Object change listings
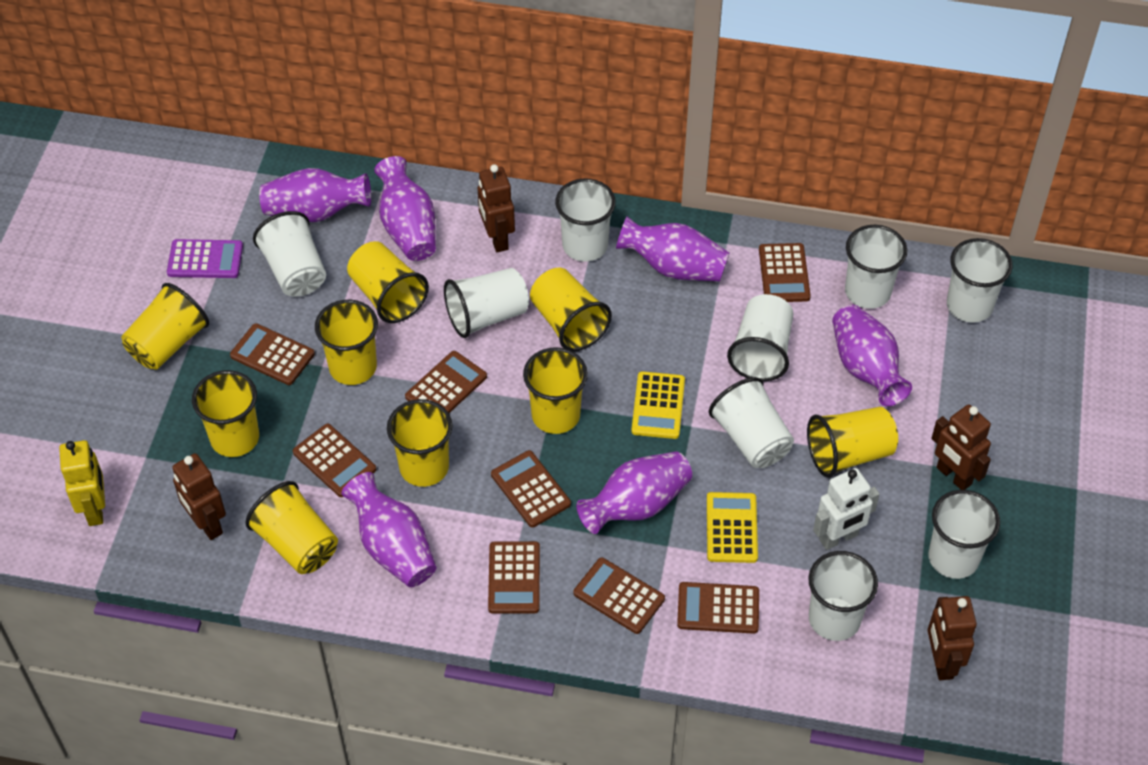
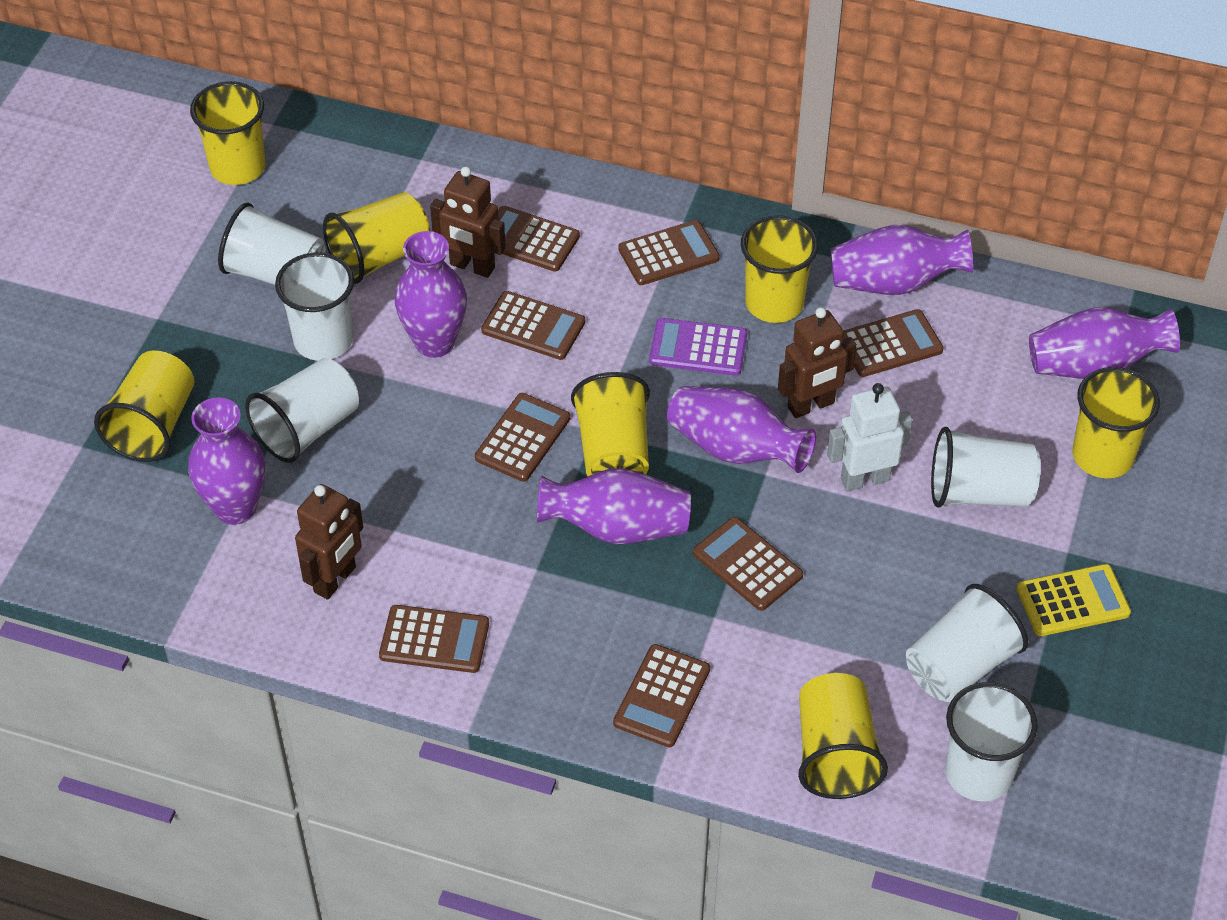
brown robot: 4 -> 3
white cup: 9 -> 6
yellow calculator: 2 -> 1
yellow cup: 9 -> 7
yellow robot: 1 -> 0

→ **WHAT TO WORK ON**
Each entry above must come back exactly as written. Drop the images.

→ **SOLVED EXERCISE**
brown robot: 4 -> 3
white cup: 9 -> 6
yellow calculator: 2 -> 1
yellow cup: 9 -> 7
yellow robot: 1 -> 0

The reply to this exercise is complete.